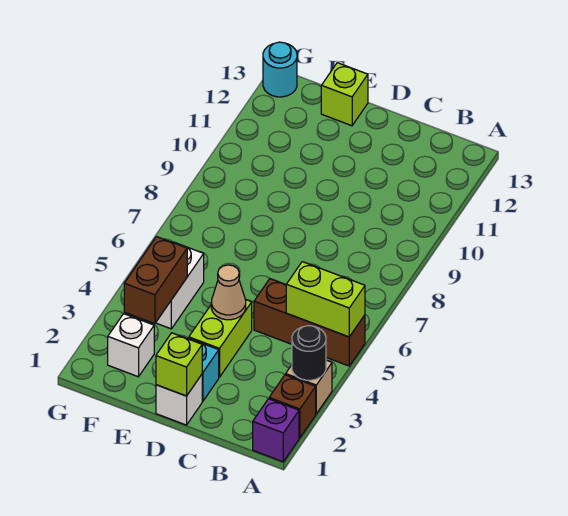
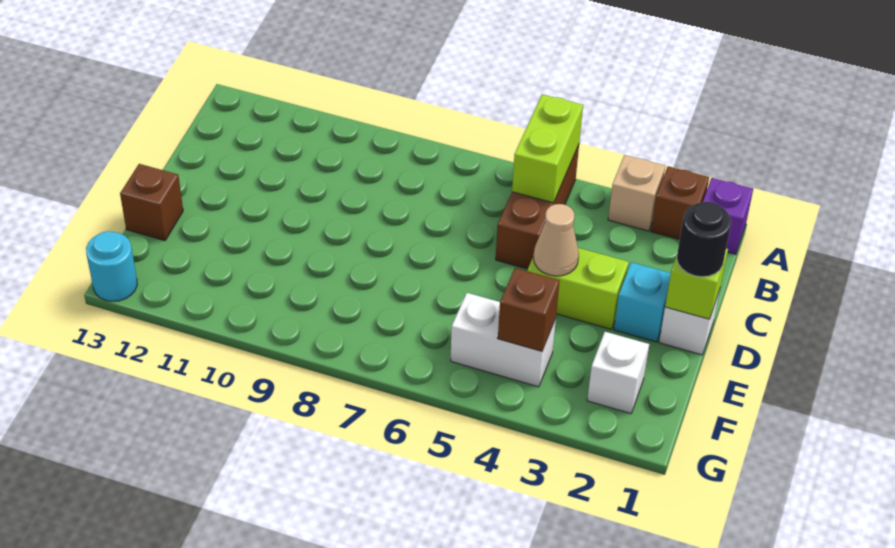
black round brick A3 level 2 -> black round brick D1 level 3
lime brick E13 level 1 -> brown brick E13 level 1
brown brick F3:F4 level 2 -> brown brick F4 level 2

### How to complete this task
Reproduce the material exactly. Pictures stay out.

### Response below
black round brick A3 level 2 -> black round brick D1 level 3
lime brick E13 level 1 -> brown brick E13 level 1
brown brick F3:F4 level 2 -> brown brick F4 level 2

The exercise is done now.